Repeat each record below exactly, omitting whatever pictures appear in it.

**Source material**.
══════
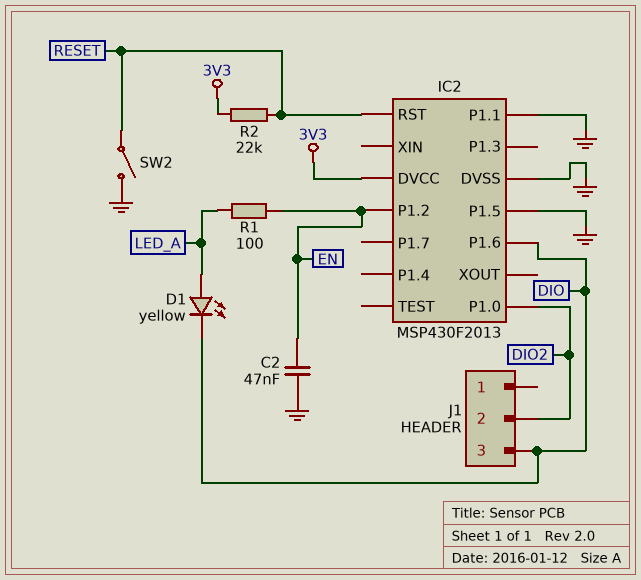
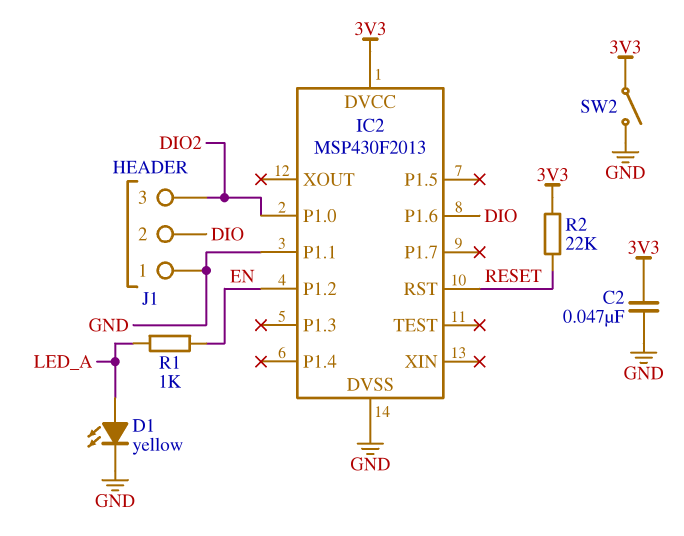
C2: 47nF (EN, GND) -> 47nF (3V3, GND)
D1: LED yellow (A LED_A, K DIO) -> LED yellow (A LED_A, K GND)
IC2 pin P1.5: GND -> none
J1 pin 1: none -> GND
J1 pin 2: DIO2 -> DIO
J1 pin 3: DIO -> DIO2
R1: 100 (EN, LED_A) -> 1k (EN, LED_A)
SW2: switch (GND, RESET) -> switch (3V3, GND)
══════
**Solution to the problem**.
C2: 47nF (EN, GND) -> 47nF (3V3, GND)
D1: LED yellow (A LED_A, K DIO) -> LED yellow (A LED_A, K GND)
IC2 pin P1.5: GND -> none
J1 pin 1: none -> GND
J1 pin 2: DIO2 -> DIO
J1 pin 3: DIO -> DIO2
R1: 100 (EN, LED_A) -> 1k (EN, LED_A)
SW2: switch (GND, RESET) -> switch (3V3, GND)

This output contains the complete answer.